──────── Data to process ────────
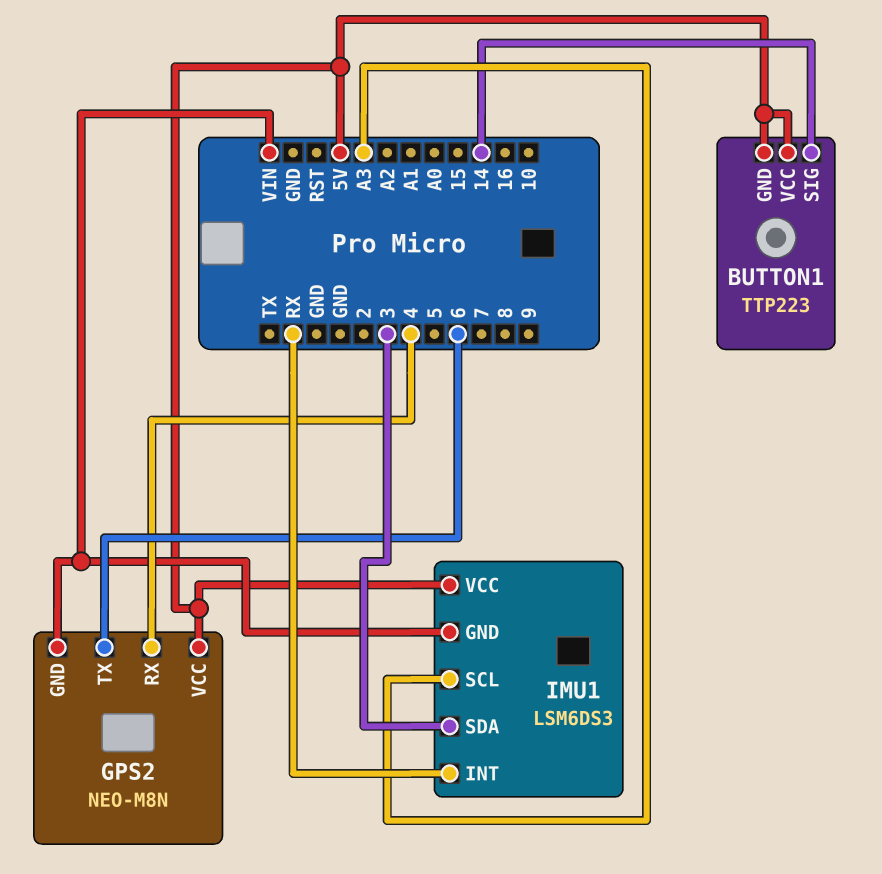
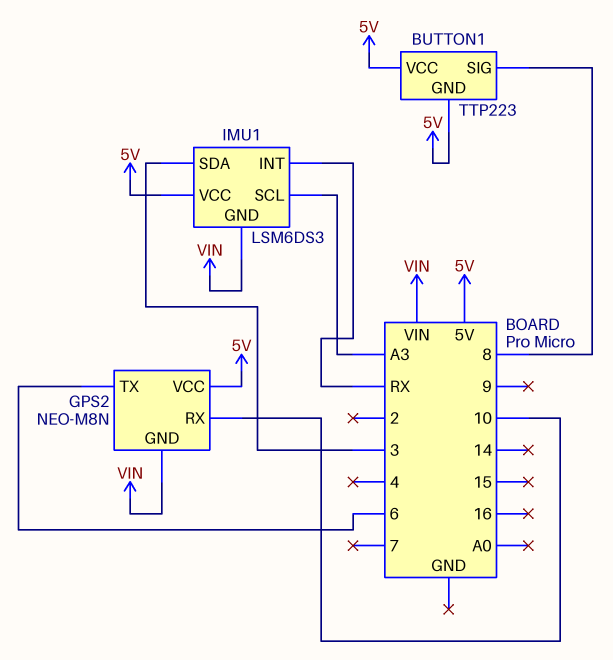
BUTTON1 pin SIG: 14 -> 8
GPS2 pin RX: 4 -> 10

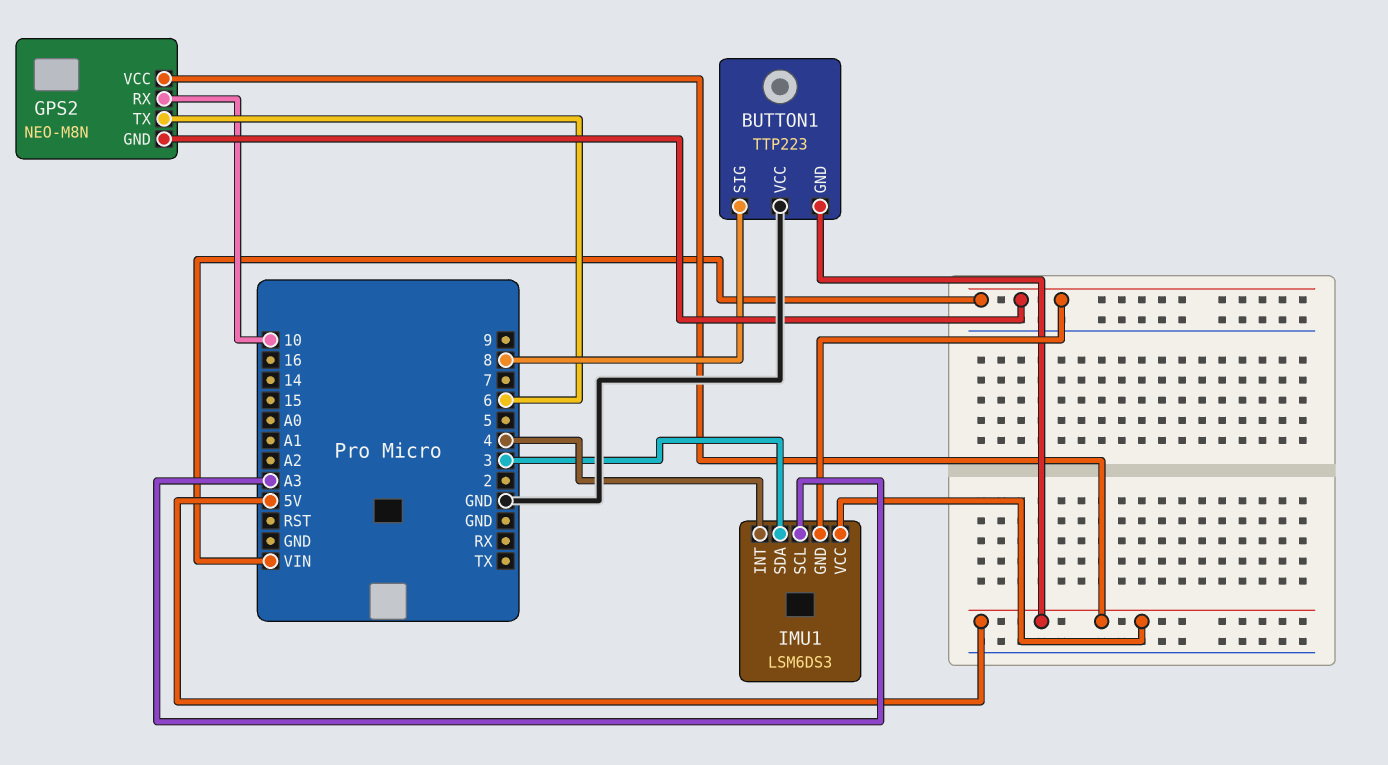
BUTTON1 pin VCC: 5V -> GND
IMU1 pin INT: RX -> 4

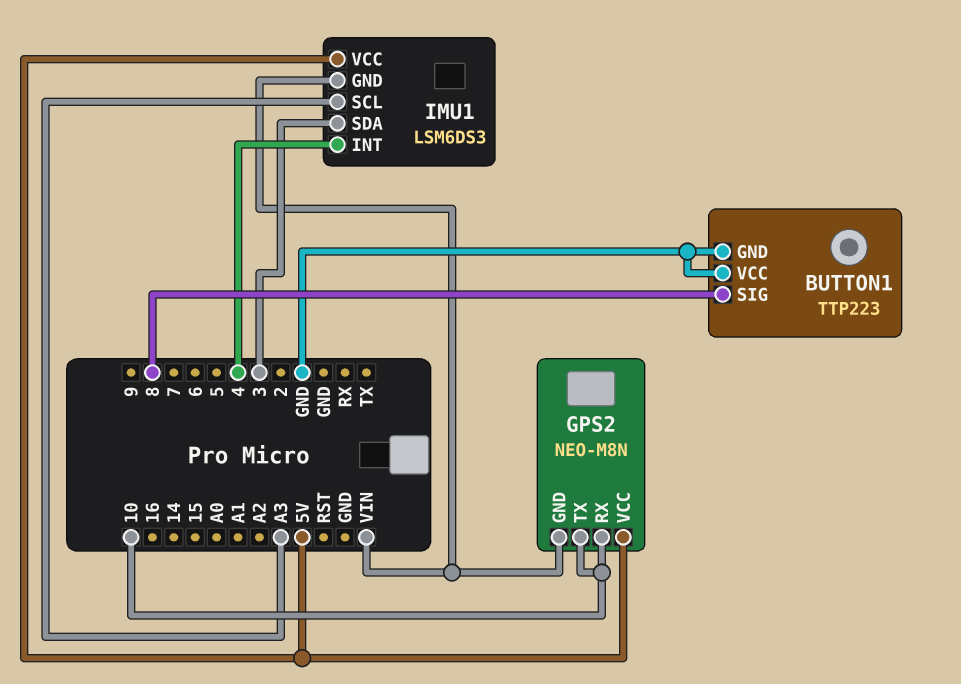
BUTTON1 pin GND: 5V -> GND
GPS2 pin TX: 6 -> 10

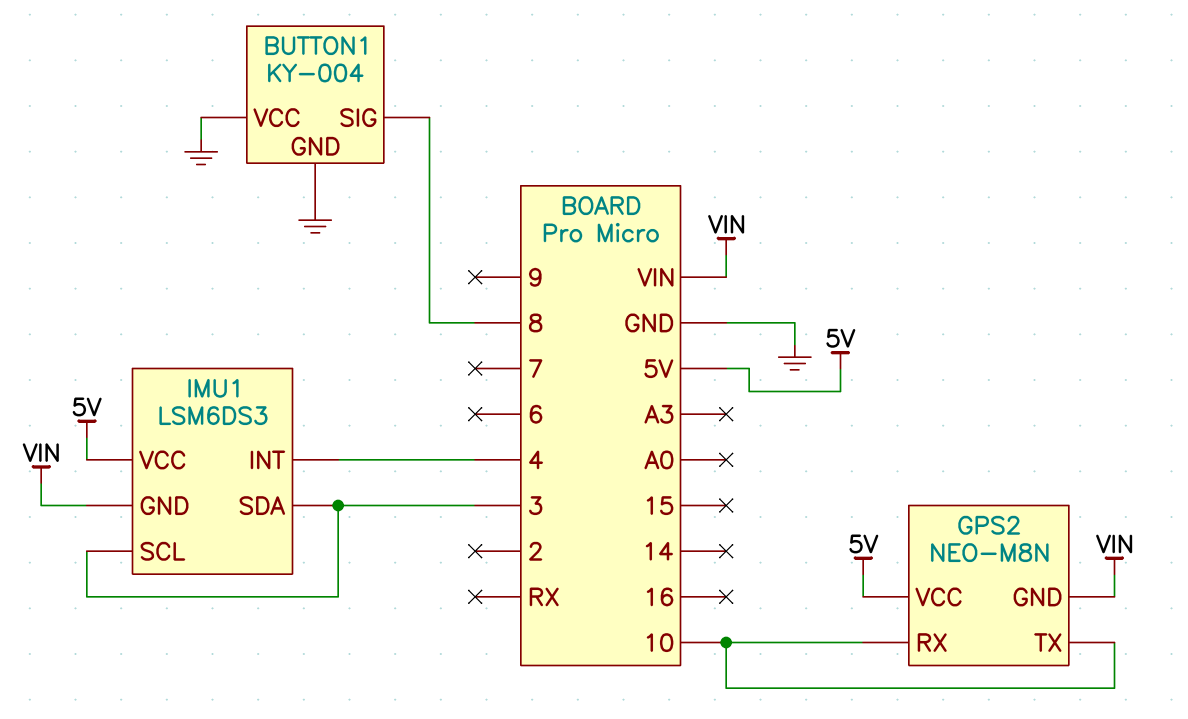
BUTTON1: TTP223 -> KY-004
IMU1 pin SCL: A3 -> 3

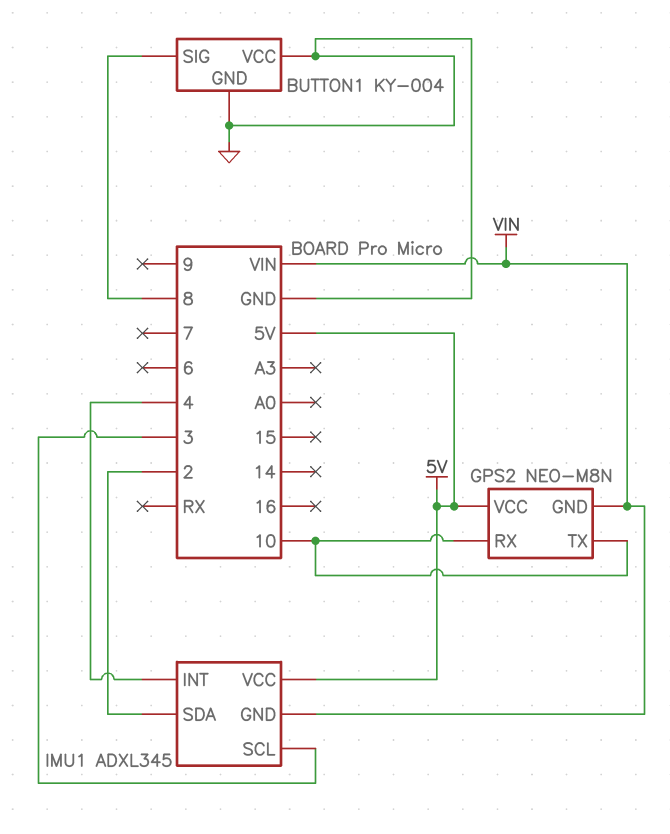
IMU1: LSM6DS3 -> ADXL345
IMU1 pin SDA: 3 -> 2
────────
_Exercise goal_:
Leave the pictures out, and copy exactly each line from the one containing "GPS2 pin TX: 6 -> 10" through the final line of the data.

_Response box_:
GPS2 pin TX: 6 -> 10

BUTTON1: TTP223 -> KY-004
IMU1 pin SCL: A3 -> 3

IMU1: LSM6DS3 -> ADXL345
IMU1 pin SDA: 3 -> 2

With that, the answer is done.